Object correspondence data
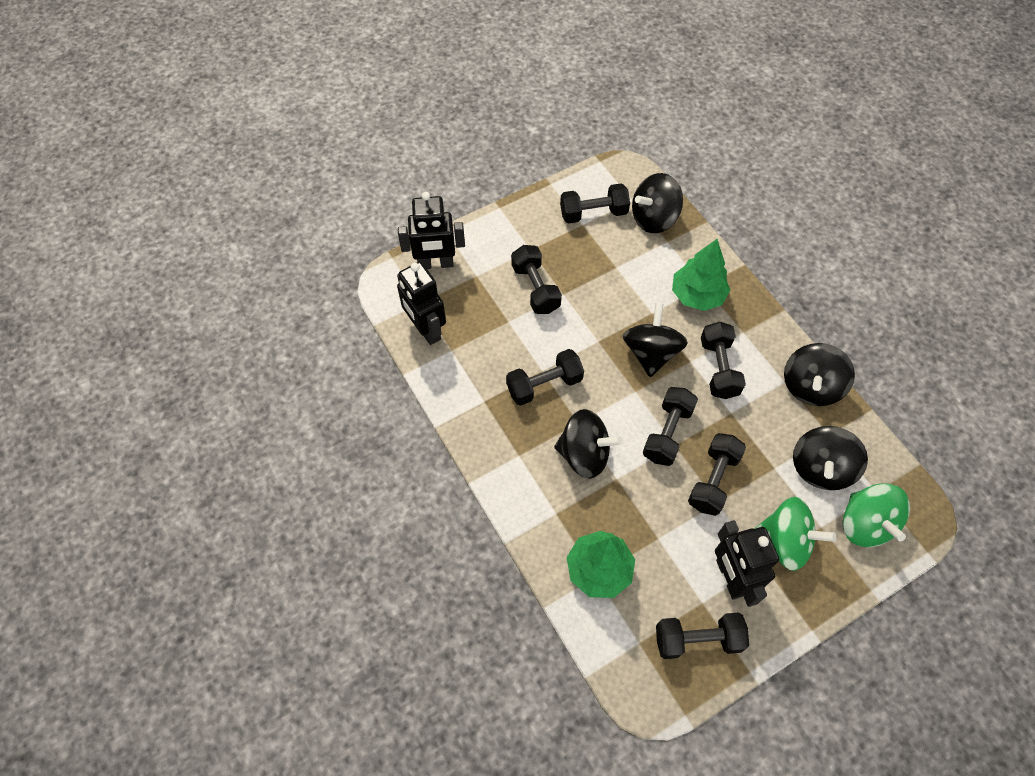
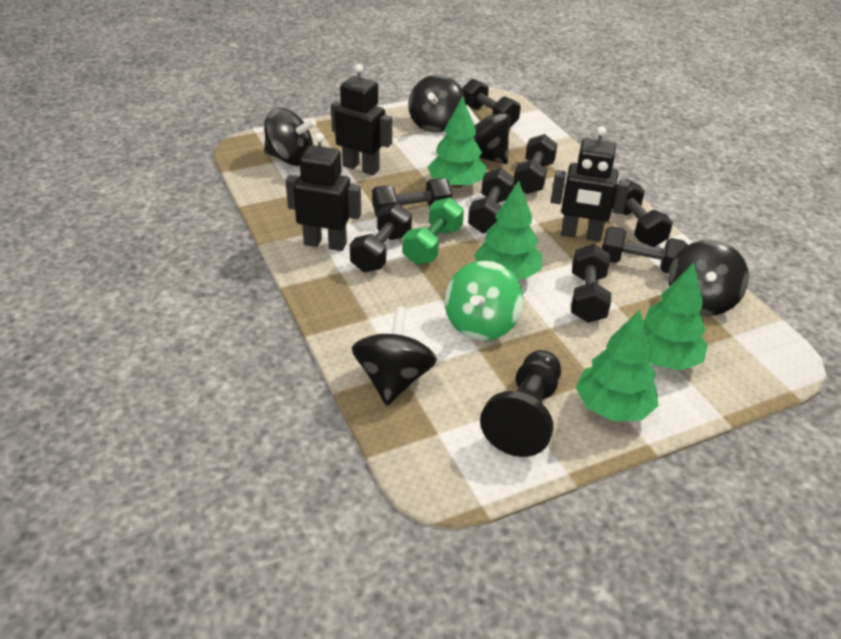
black dumbbell: 7 -> 8
black pawn: 0 -> 1
green dumbbell: 0 -> 1
green spinning top: 2 -> 1
green tree: 2 -> 4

Your task
Every line containing the string "dumbbell" in the entries should be counted; give the resulting number and nothing else.

Your solution
2